● **Work item**: Find the line containing "purple semicircle: (789, 1114)", then print it and each following line through the end of the records, exactly and with nothing added; leave out any pictures.

● **Geometric object motion data**:
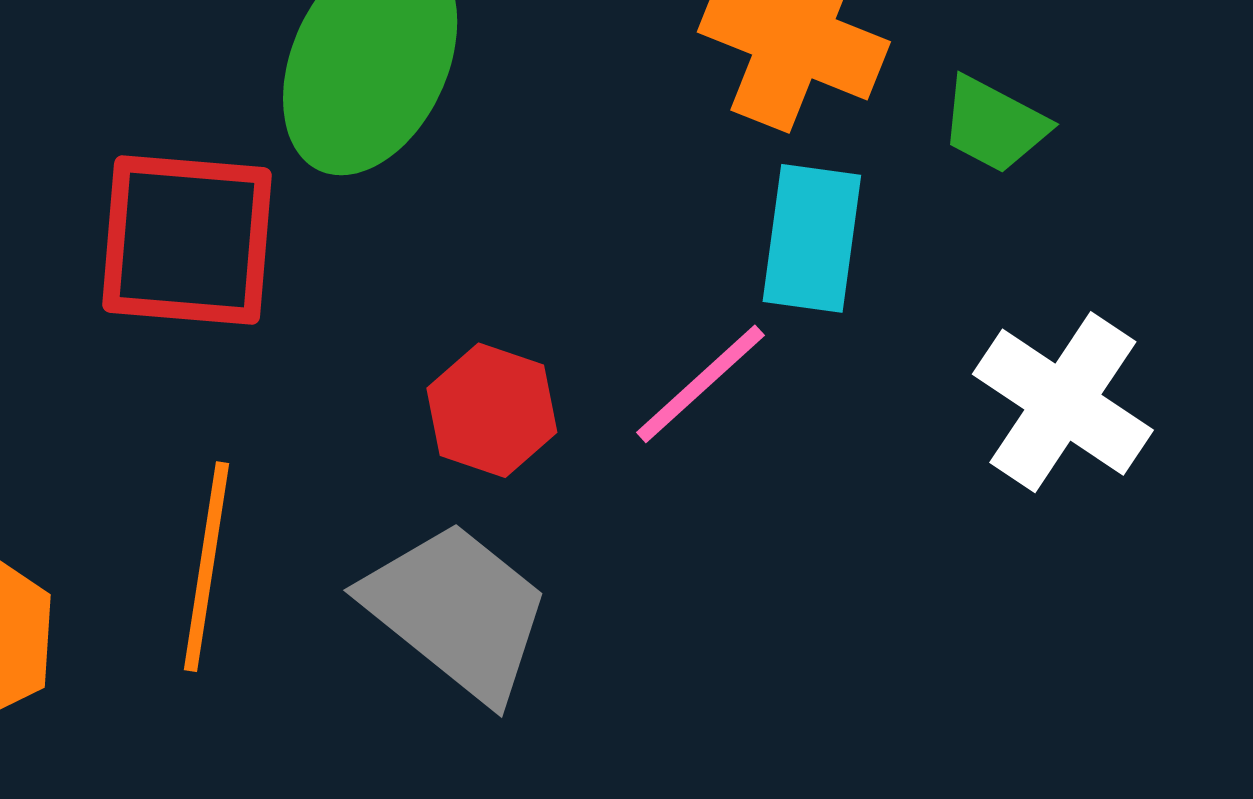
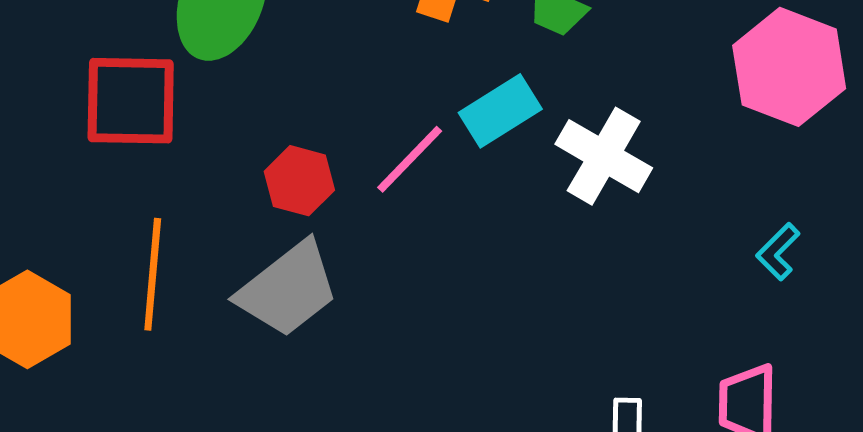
cyan rectangle: (812, 238) -> (500, 111), moved, turned 54
gray trapezoid: (457, 611) -> (288, 289), turned 107

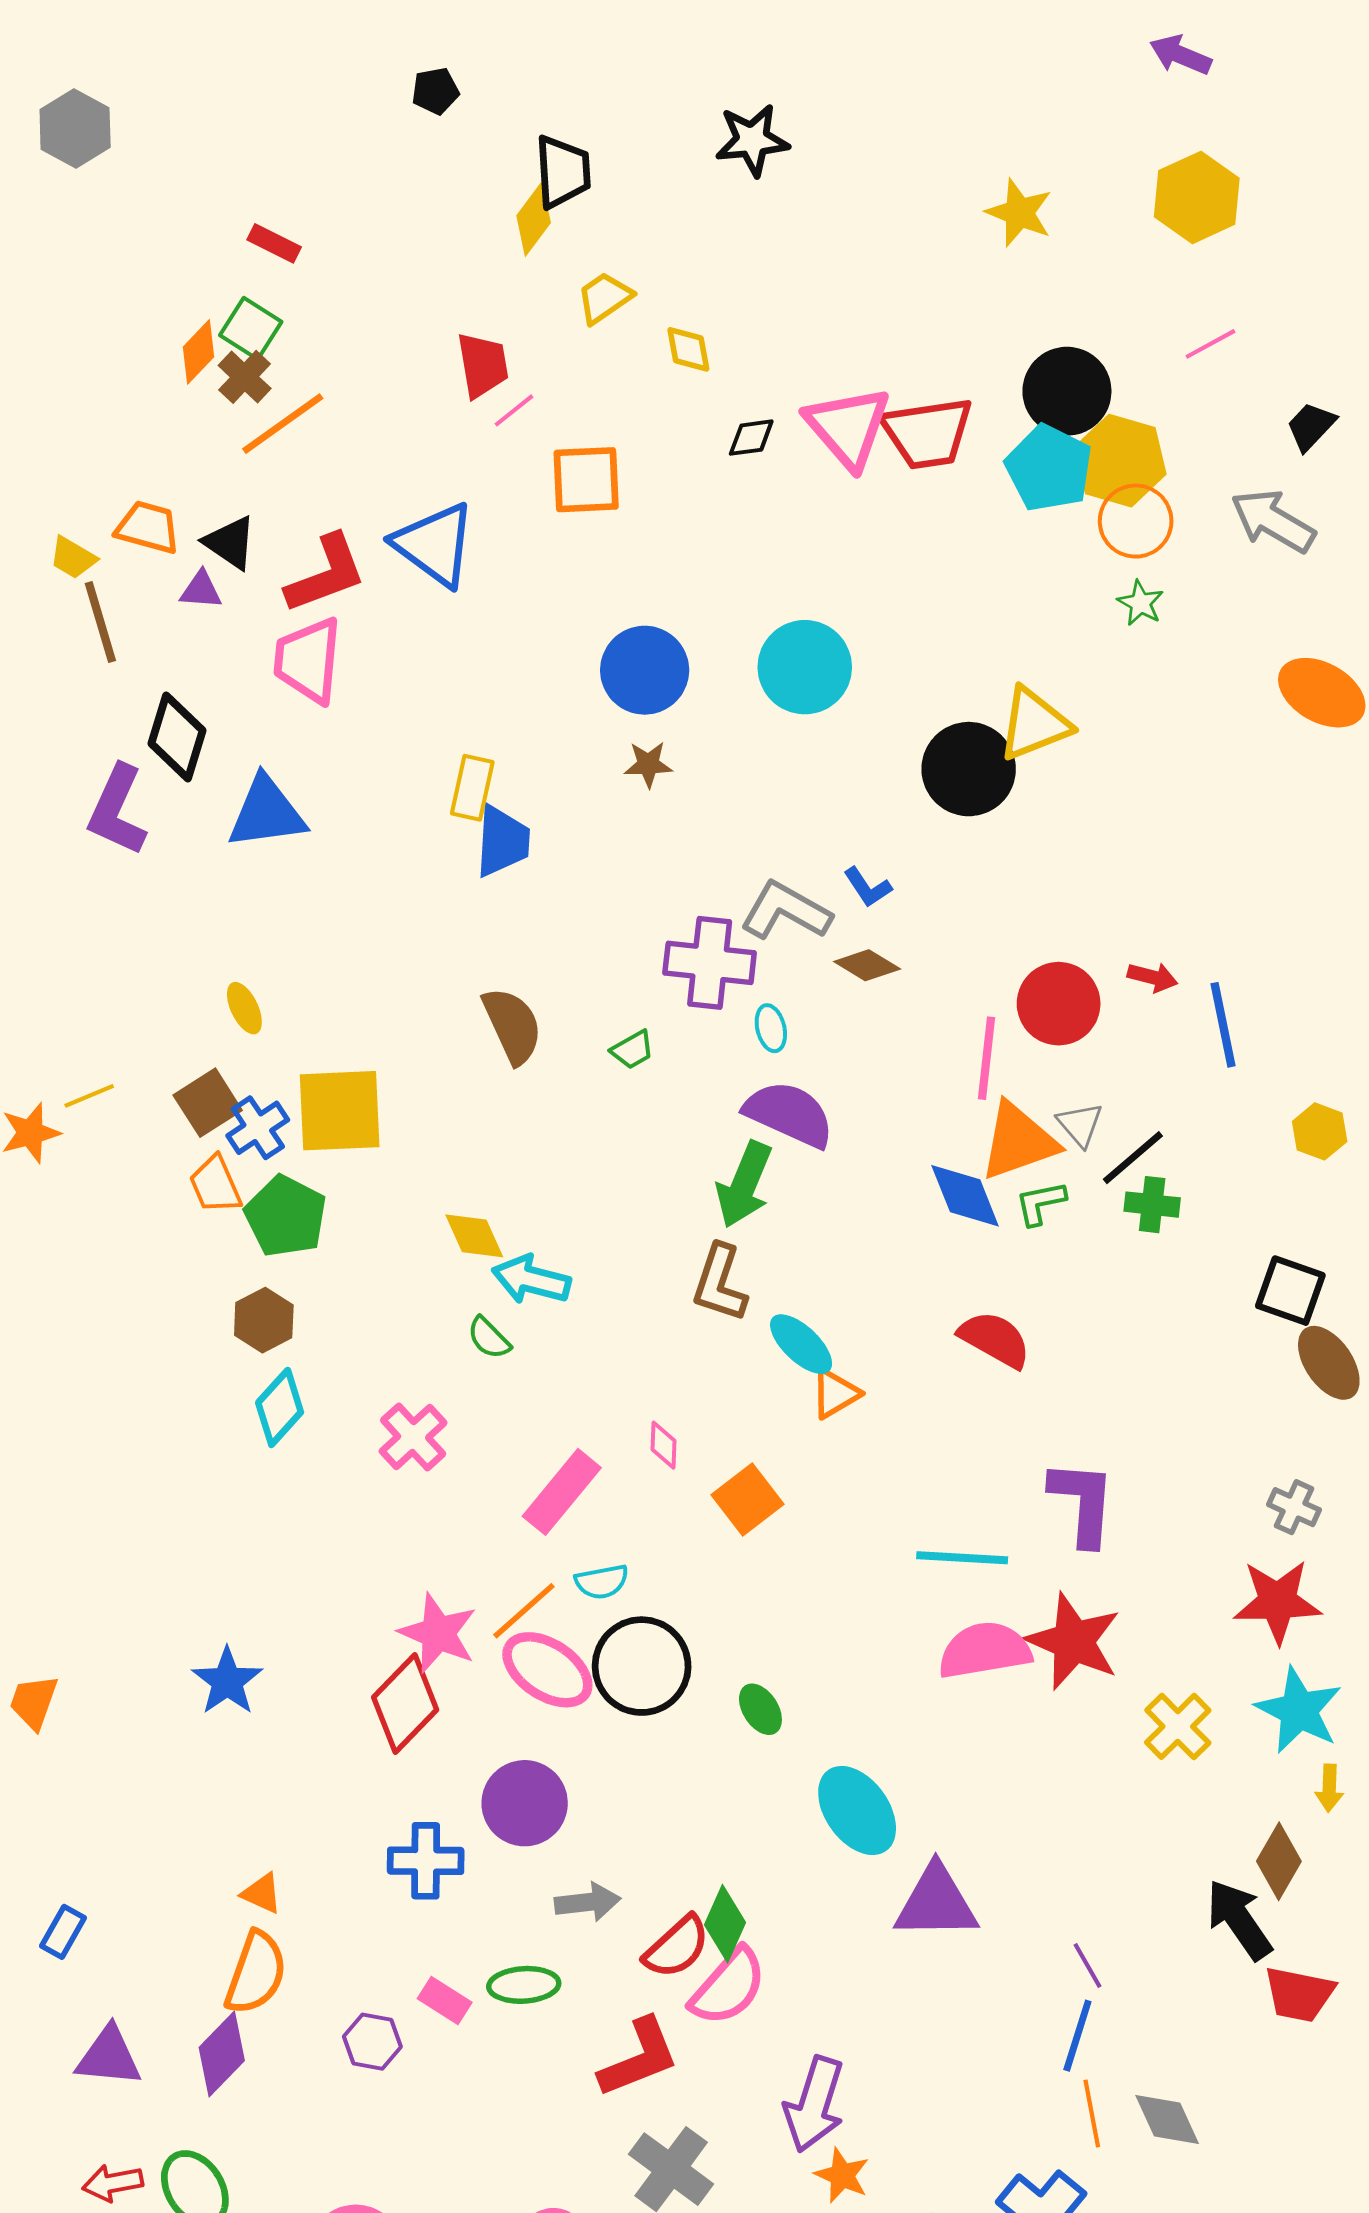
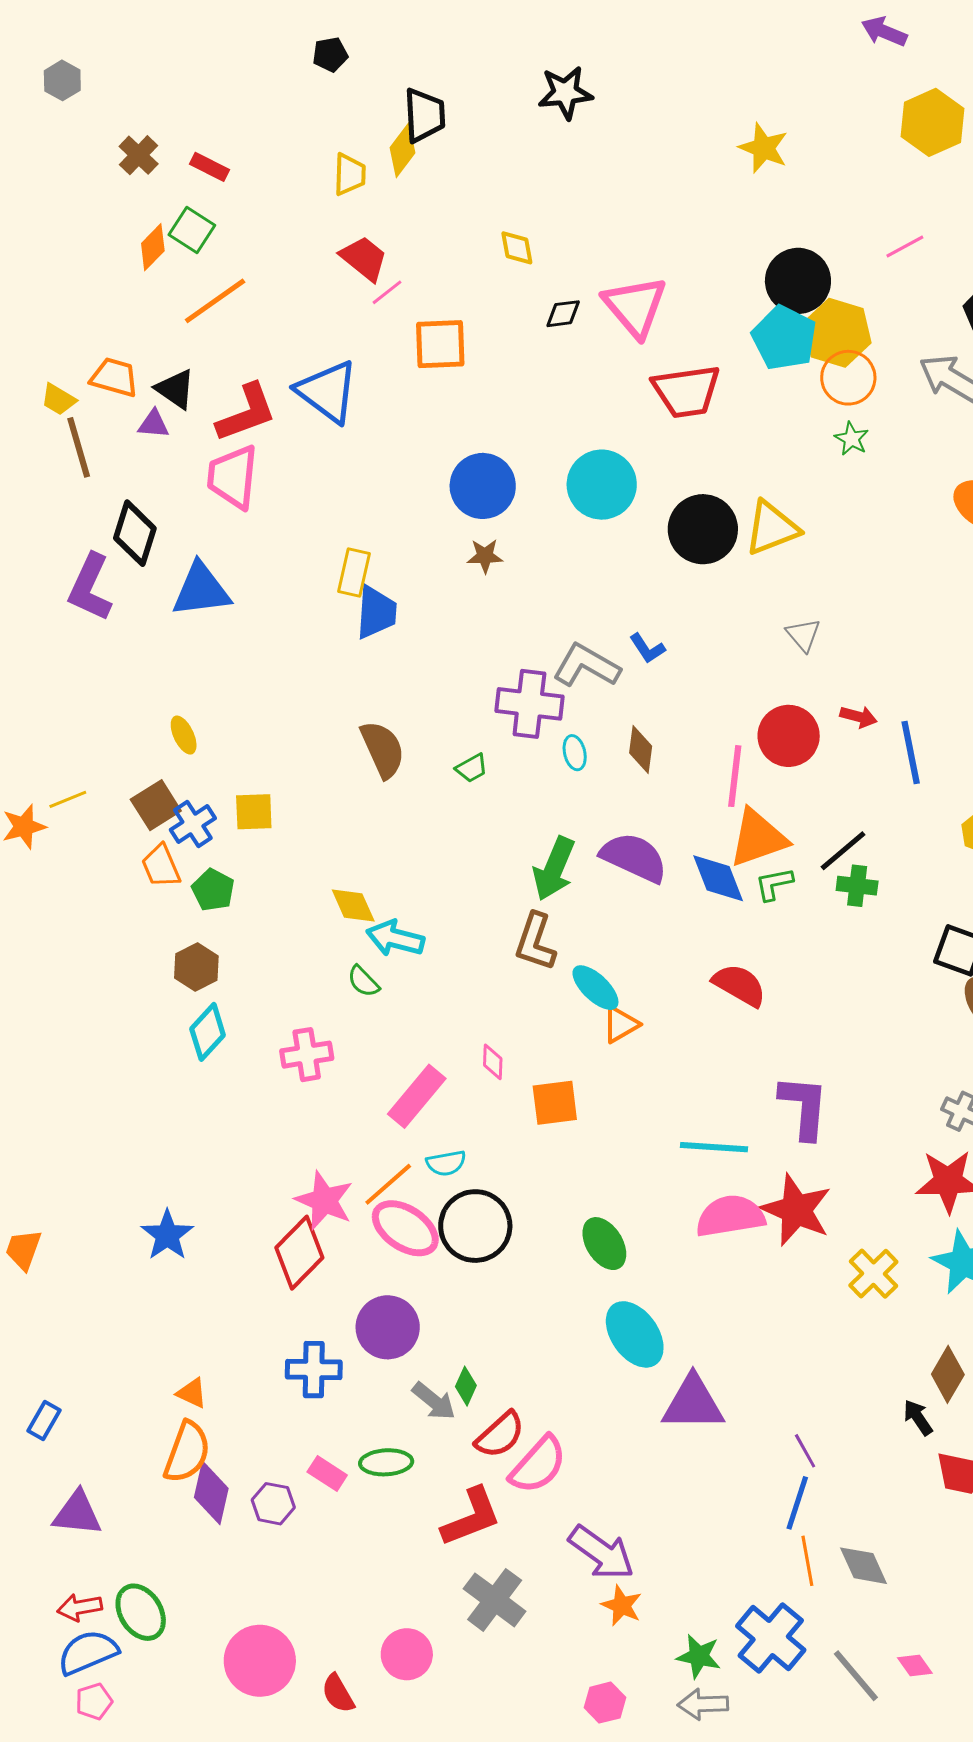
gray hexagon: (75, 128) -> (62, 80), size x0.7
yellow hexagon: (1197, 197) -> (932, 122), moved
yellow trapezoid: (604, 298) -> (350, 174), moved, turned 126
red trapezoid: (483, 365) -> (364, 258), turned -42
brown cross: (245, 377) -> (139, 155), moved
red trapezoid: (927, 433) -> (686, 391), moved
black circle: (969, 769) -> (703, 529), moved
brown diamond: (867, 965) -> (641, 749), moved, turned 66
yellow square: (340, 1111) -> (254, 812), size x0.6
purple semicircle: (789, 1114) -> (634, 857), moved
gray triangle: (1080, 1125) -> (803, 635), moved
green pentagon: (286, 1216) -> (213, 890), size x0.7
pink cross: (413, 1437) -> (307, 1055), turned 33
orange square: (748, 1499) -> (555, 1103), turned 30
green ellipse: (760, 1709) -> (604, 1244), moved, size x1.4
gray arrow: (588, 1902) -> (434, 1401), turned 45
black arrow: (1239, 1920) -> (918, 1417), size x0.6
green diamond: (725, 1924) -> (466, 1386), moved, size x0.7
purple diamond: (222, 2054) -> (211, 1493), moved, turned -32
purple arrow: (814, 2104) -> (601, 1553), turned -72

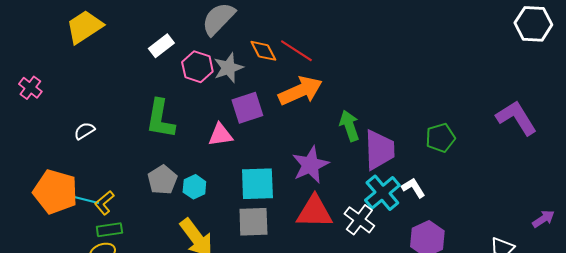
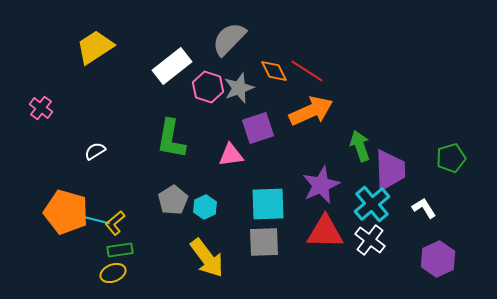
white rectangle: (161, 46) -> (172, 66), size x1.5
cyan cross: (382, 193) -> (372, 204), moved

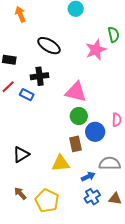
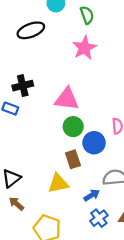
green semicircle: (114, 35) -> (87, 15), moved
black ellipse: (49, 46) -> (31, 30), moved, turned -45
brown arrow: (20, 193) -> (16, 204), moved

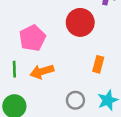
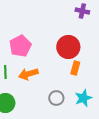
red circle: (80, 22) -> (68, 47), moved

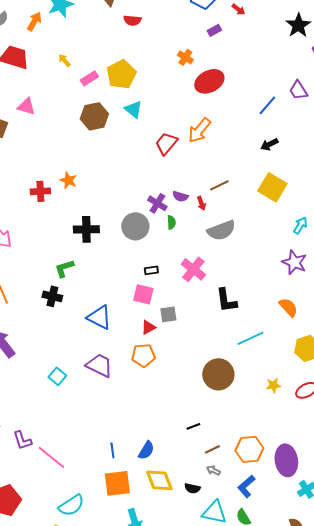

● **Exercise response**:
purple semicircle: (789, 1114) -> (634, 857), moved
gray triangle: (1080, 1125) -> (803, 635), moved
green pentagon: (286, 1216) -> (213, 890), size x0.7
pink cross: (413, 1437) -> (307, 1055), turned 33
orange square: (748, 1499) -> (555, 1103), turned 30
green ellipse: (760, 1709) -> (604, 1244), moved, size x1.4
gray arrow: (588, 1902) -> (434, 1401), turned 45
black arrow: (1239, 1920) -> (918, 1417), size x0.6
green diamond: (725, 1924) -> (466, 1386), moved, size x0.7
purple diamond: (222, 2054) -> (211, 1493), moved, turned -32
purple arrow: (814, 2104) -> (601, 1553), turned -72

white rectangle: (161, 46) -> (172, 66), size x1.5
cyan cross: (382, 193) -> (372, 204), moved

green semicircle: (114, 35) -> (87, 15), moved
black ellipse: (49, 46) -> (31, 30), moved, turned -45
brown arrow: (20, 193) -> (16, 204), moved

red circle: (80, 22) -> (68, 47), moved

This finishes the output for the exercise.